__WHAT THE TASK ASKS__.
Count the lines in the entries below that contain the string "place", and reply with that number alone.

--- DATA IN THIS EXERCISE ---

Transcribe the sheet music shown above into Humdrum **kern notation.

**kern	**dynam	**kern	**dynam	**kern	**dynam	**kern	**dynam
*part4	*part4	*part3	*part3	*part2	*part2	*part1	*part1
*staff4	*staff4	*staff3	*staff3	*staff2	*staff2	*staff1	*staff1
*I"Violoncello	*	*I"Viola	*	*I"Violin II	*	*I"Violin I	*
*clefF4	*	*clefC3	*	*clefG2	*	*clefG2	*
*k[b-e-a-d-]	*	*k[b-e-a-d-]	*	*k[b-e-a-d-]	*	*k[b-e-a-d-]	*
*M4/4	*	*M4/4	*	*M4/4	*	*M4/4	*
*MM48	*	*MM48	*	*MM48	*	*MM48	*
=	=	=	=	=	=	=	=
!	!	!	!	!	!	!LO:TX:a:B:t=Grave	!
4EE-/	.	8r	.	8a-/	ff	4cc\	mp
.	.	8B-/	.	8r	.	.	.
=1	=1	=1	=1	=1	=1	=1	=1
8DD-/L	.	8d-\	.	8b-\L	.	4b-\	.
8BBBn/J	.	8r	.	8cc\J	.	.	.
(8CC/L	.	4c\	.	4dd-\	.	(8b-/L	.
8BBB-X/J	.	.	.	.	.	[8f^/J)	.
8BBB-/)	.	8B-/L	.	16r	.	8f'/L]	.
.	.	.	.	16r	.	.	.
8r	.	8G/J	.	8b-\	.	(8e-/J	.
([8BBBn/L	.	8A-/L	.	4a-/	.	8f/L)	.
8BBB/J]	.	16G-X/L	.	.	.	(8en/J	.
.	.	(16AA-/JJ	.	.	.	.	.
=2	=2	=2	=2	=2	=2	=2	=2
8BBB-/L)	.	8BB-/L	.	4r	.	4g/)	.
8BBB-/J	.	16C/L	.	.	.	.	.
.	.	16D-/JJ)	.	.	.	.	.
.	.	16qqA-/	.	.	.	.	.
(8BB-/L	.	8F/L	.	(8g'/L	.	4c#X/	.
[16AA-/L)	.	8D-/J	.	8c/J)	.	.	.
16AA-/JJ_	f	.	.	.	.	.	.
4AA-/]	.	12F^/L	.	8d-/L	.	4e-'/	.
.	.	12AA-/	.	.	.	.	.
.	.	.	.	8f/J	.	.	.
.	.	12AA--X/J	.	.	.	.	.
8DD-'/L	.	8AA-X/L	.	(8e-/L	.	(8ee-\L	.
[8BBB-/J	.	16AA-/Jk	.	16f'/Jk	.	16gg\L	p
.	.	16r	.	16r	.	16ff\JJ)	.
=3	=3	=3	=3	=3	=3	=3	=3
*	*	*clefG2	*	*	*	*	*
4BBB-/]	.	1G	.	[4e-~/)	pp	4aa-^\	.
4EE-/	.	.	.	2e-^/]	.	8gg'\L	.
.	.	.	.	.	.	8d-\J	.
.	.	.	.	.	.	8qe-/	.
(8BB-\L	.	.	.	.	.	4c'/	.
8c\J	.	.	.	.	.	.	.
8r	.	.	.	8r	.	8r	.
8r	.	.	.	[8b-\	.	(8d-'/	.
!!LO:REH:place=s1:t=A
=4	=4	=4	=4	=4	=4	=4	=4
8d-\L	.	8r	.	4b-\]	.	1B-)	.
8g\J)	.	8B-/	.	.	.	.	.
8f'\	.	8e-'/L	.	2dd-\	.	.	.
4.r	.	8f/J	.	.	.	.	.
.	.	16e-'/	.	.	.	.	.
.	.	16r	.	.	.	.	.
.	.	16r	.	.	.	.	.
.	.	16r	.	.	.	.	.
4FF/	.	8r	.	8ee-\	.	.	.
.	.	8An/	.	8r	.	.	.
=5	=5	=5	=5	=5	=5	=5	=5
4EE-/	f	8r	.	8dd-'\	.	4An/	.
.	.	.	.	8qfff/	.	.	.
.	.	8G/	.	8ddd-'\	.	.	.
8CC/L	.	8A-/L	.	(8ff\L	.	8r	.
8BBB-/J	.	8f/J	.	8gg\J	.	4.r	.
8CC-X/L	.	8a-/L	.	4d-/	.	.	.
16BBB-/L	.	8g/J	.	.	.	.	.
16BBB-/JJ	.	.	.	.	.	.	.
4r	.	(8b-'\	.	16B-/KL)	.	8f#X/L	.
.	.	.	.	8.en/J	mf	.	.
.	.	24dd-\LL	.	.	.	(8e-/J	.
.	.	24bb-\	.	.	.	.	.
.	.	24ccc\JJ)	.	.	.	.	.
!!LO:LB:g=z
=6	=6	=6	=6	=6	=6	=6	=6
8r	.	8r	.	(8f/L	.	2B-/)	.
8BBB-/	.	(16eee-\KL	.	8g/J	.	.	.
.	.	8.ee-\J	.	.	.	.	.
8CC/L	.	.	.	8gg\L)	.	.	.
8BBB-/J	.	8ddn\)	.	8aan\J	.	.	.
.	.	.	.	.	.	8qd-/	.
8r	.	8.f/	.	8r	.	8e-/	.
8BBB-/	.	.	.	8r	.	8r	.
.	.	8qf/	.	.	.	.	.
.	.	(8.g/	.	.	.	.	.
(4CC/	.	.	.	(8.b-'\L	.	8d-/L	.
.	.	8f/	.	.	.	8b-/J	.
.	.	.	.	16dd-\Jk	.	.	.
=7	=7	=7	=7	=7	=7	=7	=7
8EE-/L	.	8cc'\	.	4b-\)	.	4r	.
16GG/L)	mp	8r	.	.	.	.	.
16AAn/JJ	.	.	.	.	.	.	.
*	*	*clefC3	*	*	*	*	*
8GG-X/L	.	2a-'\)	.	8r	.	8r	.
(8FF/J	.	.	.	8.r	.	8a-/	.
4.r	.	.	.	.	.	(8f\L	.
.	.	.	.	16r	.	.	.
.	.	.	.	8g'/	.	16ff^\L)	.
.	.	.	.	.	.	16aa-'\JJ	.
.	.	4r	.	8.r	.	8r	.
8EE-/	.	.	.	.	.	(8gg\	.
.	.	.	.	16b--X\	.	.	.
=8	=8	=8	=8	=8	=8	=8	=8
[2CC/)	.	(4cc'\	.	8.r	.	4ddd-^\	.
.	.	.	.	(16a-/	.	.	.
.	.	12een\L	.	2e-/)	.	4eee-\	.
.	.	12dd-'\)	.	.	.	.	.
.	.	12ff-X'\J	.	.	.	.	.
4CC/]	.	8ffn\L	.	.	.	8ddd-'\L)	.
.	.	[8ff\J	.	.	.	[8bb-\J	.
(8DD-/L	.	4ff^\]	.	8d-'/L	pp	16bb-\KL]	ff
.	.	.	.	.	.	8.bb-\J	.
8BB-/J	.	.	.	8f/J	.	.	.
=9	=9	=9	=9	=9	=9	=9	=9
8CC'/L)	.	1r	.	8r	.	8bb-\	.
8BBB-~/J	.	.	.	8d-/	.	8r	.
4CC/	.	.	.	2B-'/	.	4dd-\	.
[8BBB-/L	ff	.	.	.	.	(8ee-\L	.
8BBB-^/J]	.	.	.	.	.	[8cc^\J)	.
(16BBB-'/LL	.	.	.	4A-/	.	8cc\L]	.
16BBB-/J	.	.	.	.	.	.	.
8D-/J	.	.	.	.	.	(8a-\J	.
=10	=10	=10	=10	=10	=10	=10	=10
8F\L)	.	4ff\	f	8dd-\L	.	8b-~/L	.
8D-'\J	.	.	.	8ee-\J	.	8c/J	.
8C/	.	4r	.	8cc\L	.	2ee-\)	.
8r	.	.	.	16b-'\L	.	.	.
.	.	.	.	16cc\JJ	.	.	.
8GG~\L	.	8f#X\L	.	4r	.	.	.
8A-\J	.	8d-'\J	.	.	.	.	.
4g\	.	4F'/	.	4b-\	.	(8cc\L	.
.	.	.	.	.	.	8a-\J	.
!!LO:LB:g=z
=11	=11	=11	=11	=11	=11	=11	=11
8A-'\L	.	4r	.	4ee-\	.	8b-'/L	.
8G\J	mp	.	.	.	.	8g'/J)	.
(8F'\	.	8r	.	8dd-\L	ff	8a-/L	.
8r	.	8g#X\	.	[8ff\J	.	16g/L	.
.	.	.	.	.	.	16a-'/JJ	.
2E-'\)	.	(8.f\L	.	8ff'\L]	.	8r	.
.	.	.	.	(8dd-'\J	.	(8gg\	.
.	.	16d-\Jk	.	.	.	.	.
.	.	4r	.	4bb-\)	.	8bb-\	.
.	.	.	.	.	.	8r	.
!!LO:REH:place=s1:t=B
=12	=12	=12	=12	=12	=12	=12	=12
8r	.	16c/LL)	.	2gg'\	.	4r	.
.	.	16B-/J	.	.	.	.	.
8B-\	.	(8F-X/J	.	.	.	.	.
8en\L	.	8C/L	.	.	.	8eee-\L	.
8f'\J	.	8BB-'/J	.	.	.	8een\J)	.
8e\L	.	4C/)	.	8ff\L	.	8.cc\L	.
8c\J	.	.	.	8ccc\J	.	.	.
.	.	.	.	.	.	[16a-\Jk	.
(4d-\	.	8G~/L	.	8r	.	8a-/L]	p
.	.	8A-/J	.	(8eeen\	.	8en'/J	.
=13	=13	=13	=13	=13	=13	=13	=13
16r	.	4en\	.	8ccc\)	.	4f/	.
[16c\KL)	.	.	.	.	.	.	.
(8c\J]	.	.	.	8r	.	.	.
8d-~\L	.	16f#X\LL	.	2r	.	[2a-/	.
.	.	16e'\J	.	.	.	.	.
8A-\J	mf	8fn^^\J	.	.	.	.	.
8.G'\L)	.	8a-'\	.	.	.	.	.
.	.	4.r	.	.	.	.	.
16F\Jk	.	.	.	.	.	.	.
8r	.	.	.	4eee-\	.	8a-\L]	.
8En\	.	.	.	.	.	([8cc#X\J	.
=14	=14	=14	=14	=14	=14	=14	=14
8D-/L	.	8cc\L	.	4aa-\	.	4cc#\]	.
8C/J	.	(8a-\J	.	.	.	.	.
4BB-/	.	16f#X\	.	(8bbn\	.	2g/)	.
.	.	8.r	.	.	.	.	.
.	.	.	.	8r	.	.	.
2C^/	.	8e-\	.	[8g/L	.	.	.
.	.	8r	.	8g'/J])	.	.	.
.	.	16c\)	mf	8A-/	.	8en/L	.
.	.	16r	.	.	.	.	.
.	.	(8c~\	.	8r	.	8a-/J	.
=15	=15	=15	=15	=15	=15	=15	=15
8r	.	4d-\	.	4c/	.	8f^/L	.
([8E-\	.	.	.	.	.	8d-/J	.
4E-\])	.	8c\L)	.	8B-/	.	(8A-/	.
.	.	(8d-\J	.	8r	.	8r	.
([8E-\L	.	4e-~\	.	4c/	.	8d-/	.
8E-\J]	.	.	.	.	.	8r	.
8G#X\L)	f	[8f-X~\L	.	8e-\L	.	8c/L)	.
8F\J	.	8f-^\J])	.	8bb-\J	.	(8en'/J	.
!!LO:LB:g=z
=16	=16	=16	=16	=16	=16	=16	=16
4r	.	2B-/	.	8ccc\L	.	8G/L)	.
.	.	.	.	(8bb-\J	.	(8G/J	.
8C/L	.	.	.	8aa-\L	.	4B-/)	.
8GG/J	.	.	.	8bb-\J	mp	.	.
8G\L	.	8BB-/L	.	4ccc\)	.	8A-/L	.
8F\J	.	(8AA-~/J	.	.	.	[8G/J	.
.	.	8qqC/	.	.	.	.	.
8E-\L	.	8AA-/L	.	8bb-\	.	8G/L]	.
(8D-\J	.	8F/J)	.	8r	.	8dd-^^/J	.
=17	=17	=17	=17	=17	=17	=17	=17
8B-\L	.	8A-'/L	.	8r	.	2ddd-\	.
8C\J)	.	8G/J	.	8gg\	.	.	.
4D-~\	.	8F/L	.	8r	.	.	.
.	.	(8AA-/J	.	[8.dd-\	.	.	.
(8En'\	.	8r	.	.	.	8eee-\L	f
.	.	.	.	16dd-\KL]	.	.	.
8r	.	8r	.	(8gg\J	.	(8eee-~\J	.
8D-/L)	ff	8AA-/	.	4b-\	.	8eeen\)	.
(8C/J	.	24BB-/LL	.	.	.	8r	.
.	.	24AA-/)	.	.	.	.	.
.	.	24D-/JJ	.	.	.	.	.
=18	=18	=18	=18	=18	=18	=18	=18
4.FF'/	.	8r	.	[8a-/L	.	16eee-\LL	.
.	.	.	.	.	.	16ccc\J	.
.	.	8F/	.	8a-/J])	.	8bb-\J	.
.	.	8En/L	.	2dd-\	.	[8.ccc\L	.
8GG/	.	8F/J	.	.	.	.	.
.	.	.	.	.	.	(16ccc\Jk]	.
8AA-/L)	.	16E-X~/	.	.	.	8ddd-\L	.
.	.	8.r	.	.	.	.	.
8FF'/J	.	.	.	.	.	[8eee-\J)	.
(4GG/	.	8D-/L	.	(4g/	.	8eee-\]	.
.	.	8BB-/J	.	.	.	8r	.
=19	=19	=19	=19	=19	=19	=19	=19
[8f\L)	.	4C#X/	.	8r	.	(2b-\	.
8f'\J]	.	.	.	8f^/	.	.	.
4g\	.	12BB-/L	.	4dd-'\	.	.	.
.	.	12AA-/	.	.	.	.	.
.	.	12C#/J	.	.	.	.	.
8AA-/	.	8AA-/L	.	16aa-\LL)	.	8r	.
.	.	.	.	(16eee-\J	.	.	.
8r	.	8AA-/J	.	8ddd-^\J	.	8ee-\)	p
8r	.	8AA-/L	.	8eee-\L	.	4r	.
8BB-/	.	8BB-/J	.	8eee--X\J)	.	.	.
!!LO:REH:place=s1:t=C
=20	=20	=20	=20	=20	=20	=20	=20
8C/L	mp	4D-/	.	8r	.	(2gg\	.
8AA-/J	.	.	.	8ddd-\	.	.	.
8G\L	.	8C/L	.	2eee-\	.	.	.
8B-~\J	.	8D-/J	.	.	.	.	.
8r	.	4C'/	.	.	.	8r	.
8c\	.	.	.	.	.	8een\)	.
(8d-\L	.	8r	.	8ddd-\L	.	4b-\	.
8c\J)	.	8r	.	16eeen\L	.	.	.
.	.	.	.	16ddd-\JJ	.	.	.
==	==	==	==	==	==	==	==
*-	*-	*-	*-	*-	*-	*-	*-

---

__FINISHED ANSWER__.
3